## ASSIGNED TASK
For the records below, report how many lines include the string "black", leaving out everything except the number.

## MATERIAL FOR THE TASK
---*---
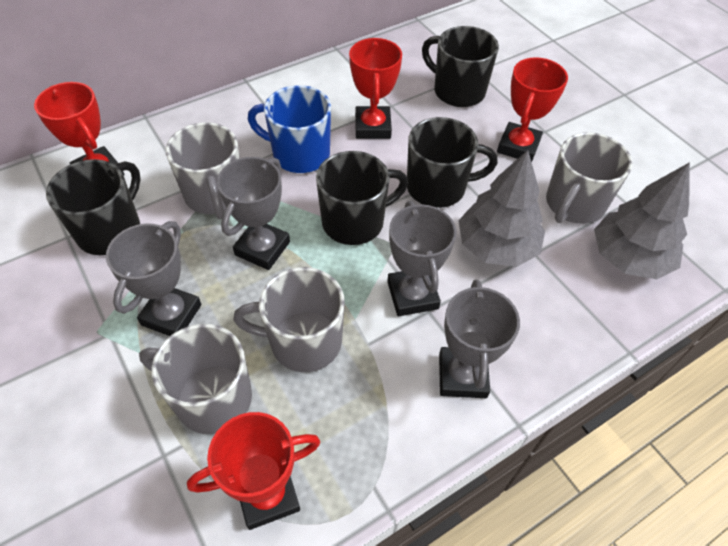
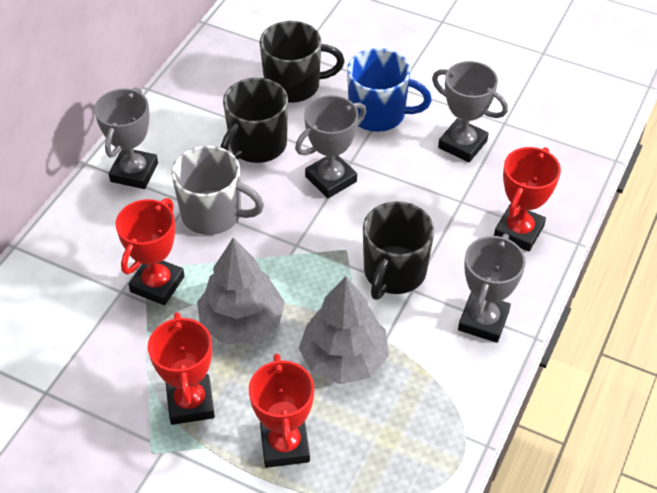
black mug: 4 -> 3
grey mug: 4 -> 1

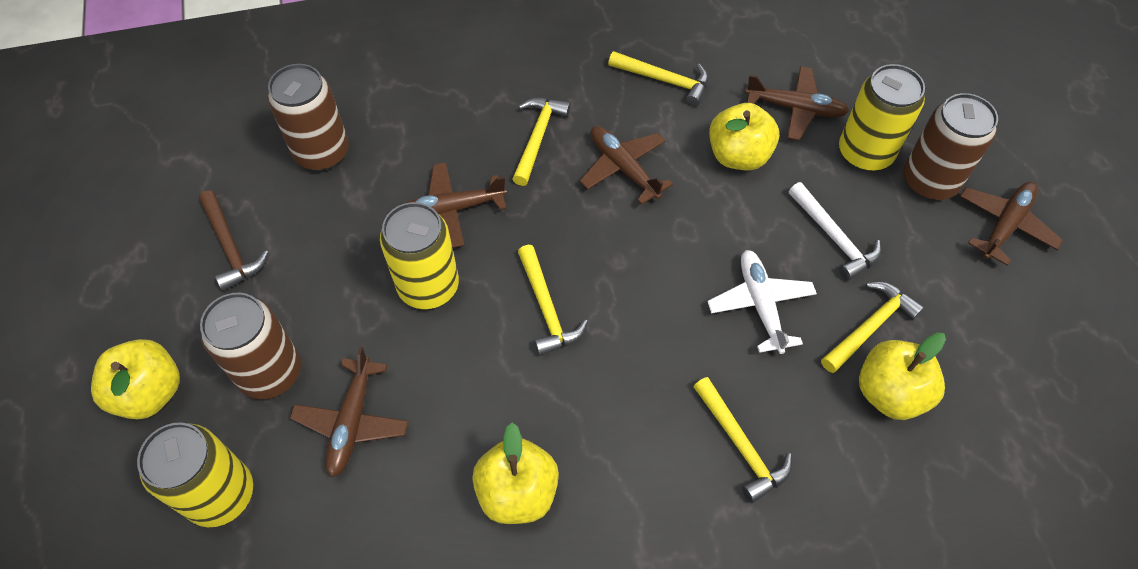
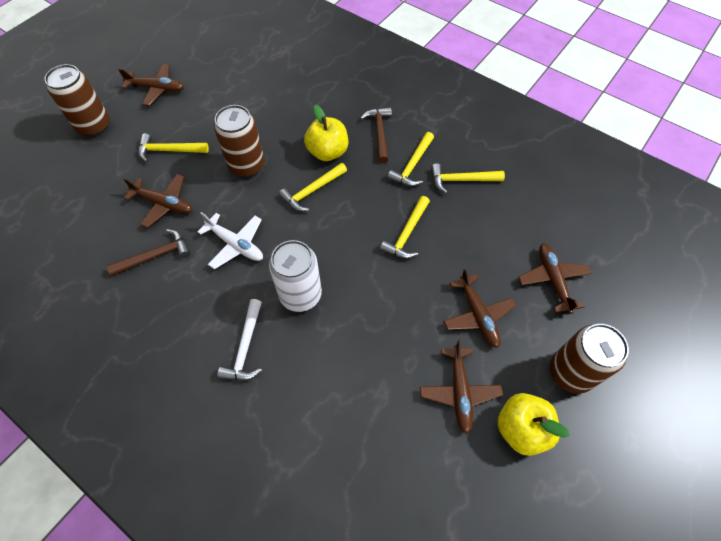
brown hammer: 1 -> 2
white can: 0 -> 1
yellow apple: 4 -> 2
yellow can: 3 -> 0

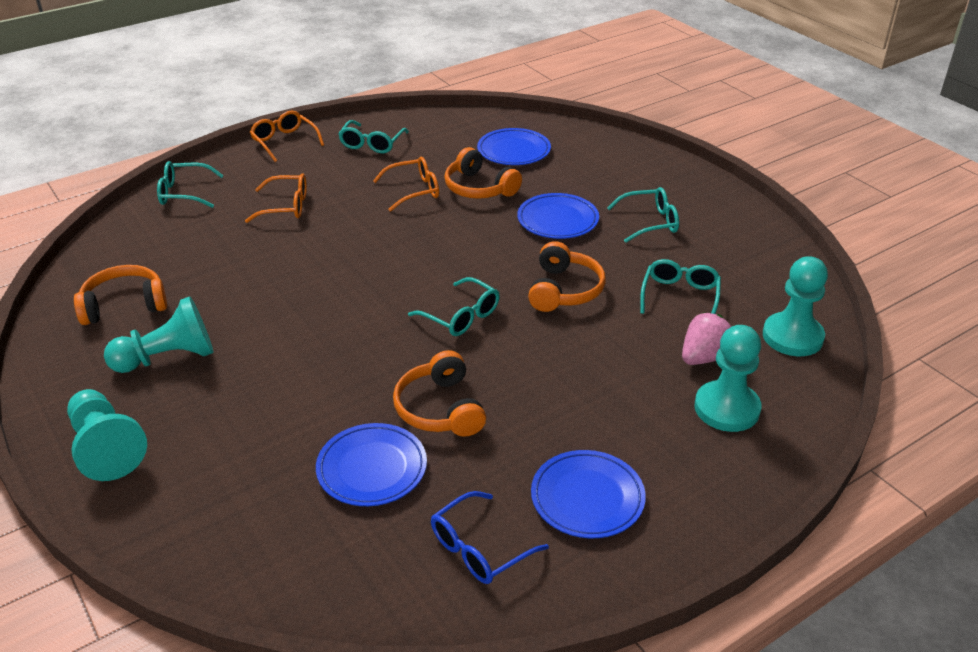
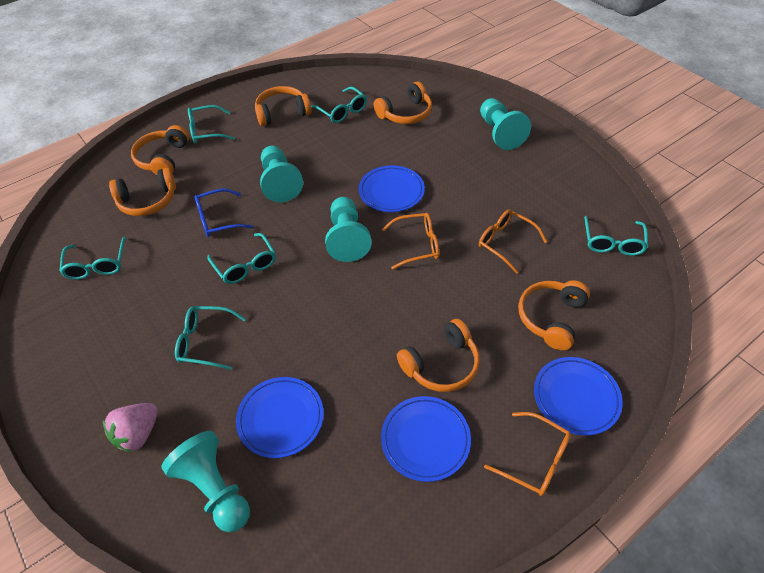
orange headphones: 4 -> 6
turquoise glasses: 5 -> 6

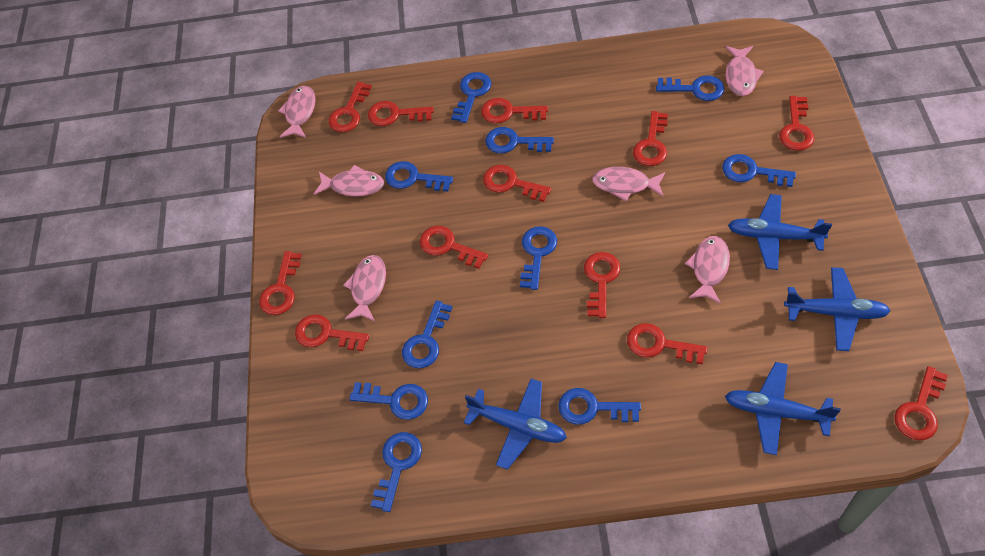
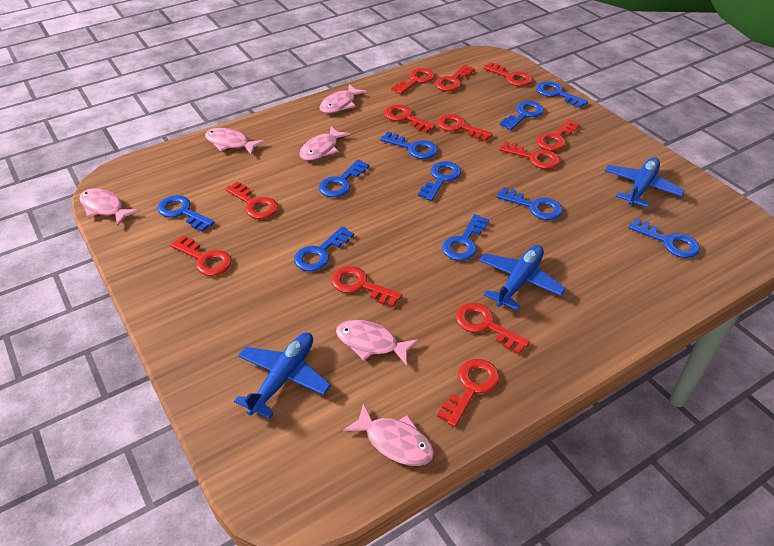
blue plane: 4 -> 3

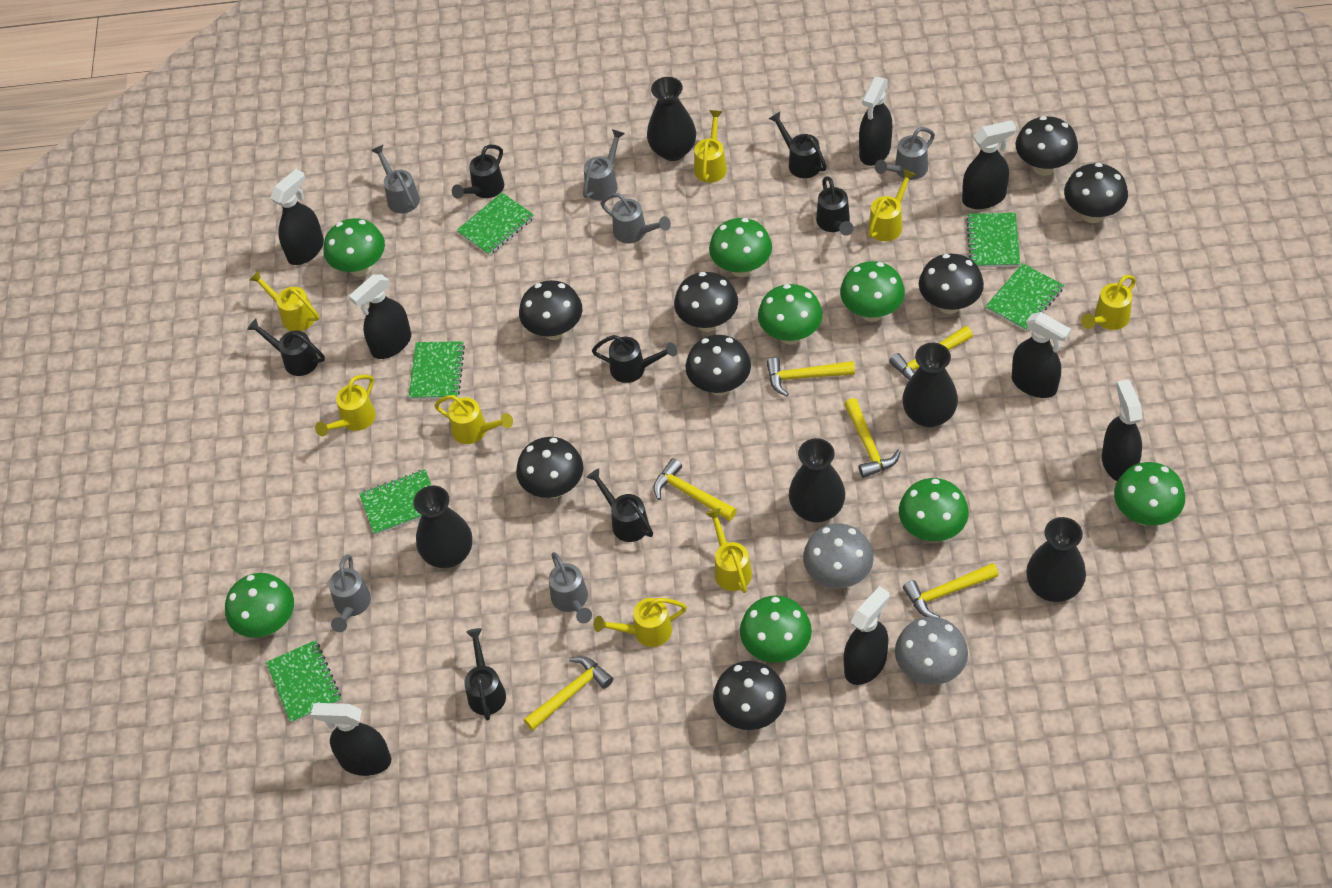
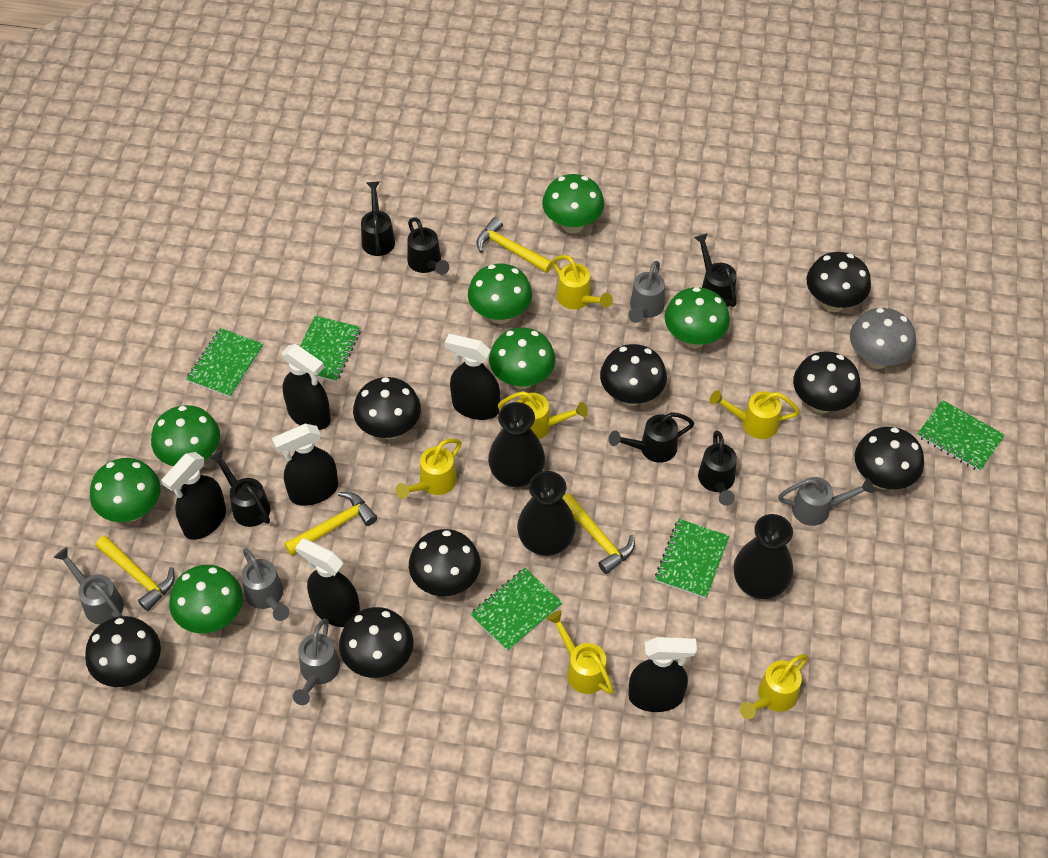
black spray bottle: 8 -> 6
black vase: 5 -> 3
black watering can: 7 -> 6
green mushroom: 8 -> 7
green notebook: 6 -> 5
grey mushroom: 2 -> 1
grey watering can: 6 -> 5
yellow hammer: 6 -> 4
yellow watering can: 8 -> 6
---*---
## TASK ANSWER
4